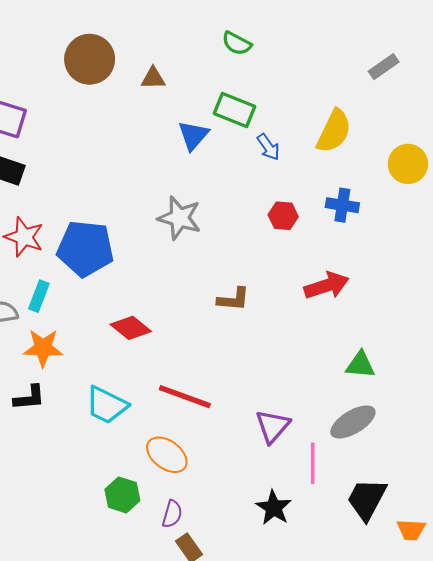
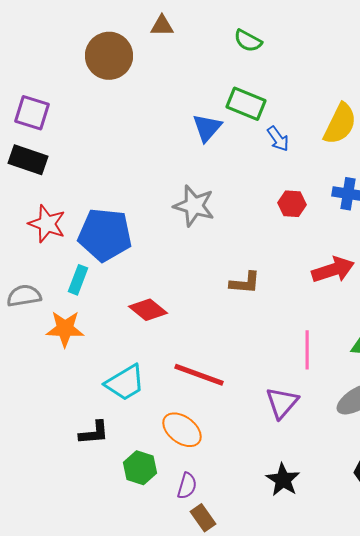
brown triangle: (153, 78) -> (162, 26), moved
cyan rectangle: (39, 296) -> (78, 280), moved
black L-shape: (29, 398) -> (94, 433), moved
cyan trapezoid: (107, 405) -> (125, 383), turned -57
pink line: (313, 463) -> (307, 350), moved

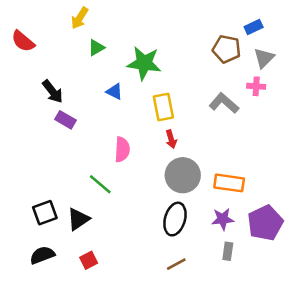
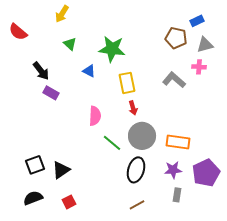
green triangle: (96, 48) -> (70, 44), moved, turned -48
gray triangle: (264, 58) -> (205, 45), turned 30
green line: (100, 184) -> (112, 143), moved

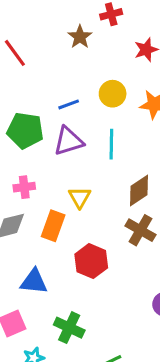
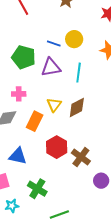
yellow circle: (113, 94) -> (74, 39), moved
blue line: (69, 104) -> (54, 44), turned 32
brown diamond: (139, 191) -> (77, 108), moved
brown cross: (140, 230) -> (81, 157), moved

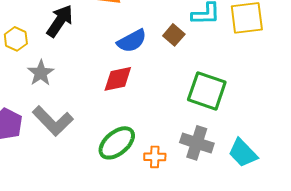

- - - -

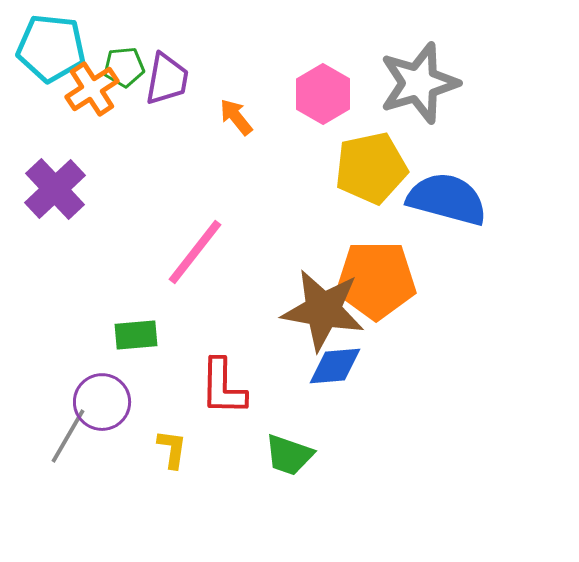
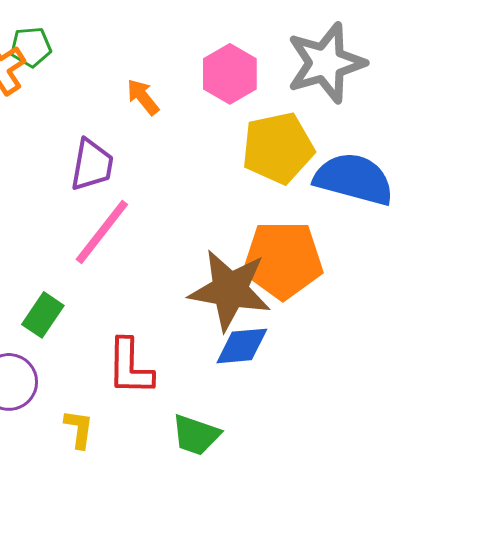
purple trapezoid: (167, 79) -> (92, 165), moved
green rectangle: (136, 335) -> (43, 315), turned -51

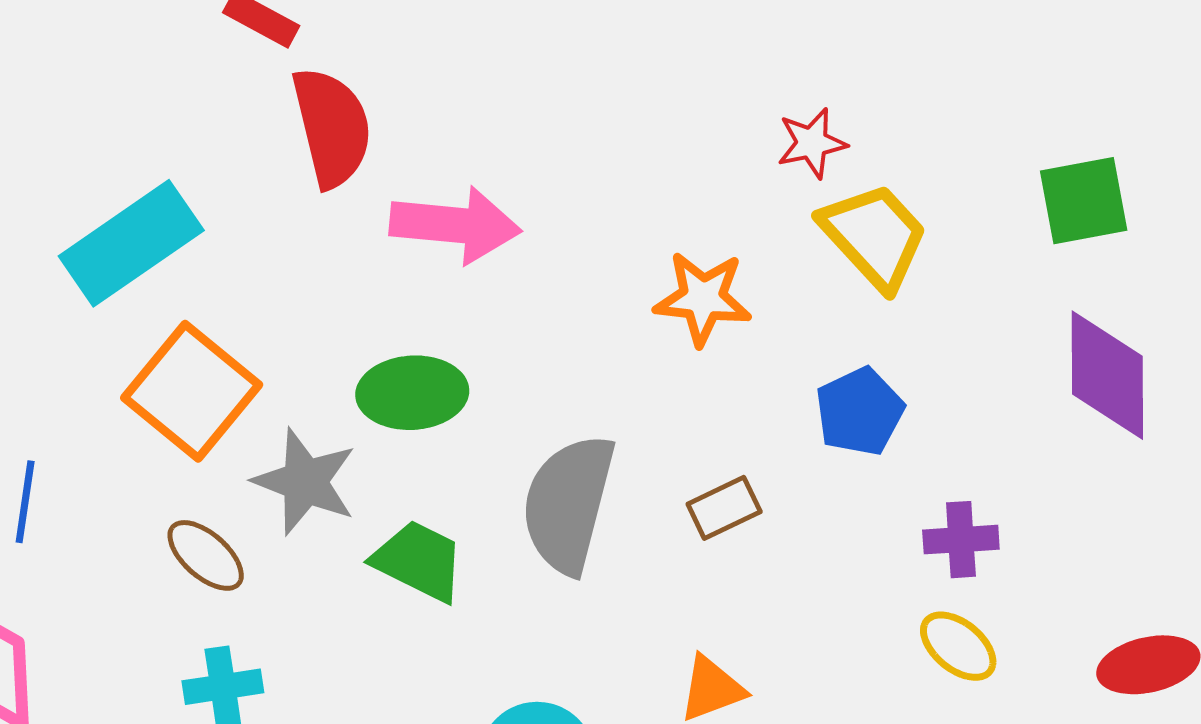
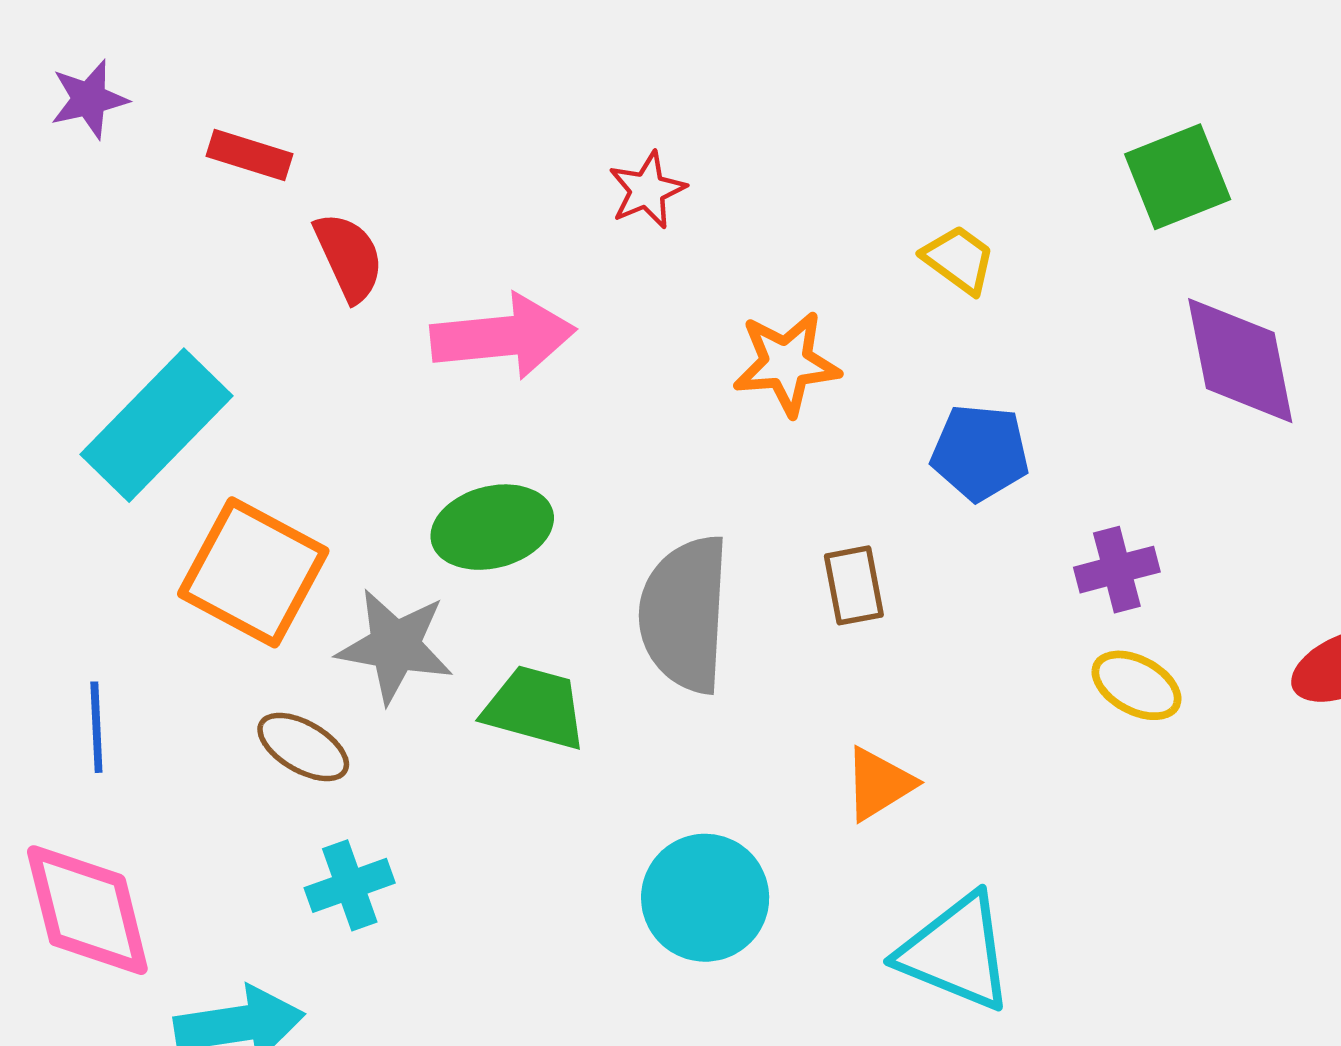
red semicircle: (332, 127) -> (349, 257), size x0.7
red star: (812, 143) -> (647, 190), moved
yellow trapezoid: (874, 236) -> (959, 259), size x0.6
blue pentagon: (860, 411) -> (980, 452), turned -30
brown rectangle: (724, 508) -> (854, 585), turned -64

- - - -

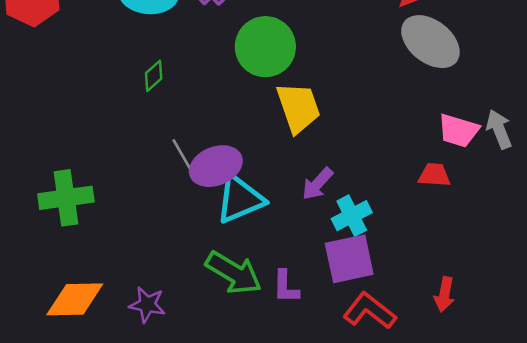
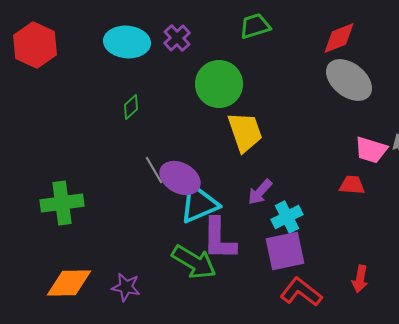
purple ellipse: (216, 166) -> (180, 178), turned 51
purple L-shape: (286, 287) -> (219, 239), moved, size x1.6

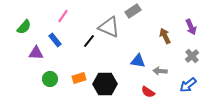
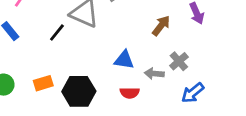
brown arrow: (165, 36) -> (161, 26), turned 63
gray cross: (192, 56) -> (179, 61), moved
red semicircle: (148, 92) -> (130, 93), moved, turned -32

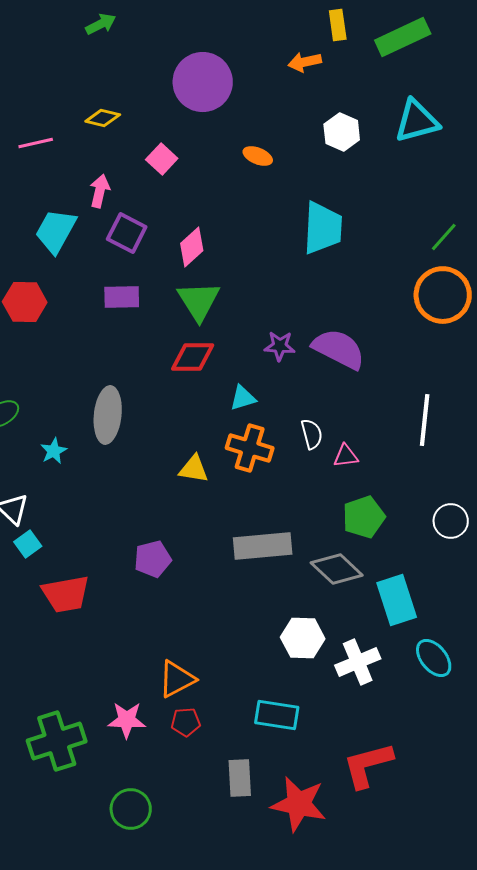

- - - -

ACTION ITEM =>
Looking at the data above, count the lines that contain the string "gray" and give only the count.

RESPONSE TO THE TASK =>
2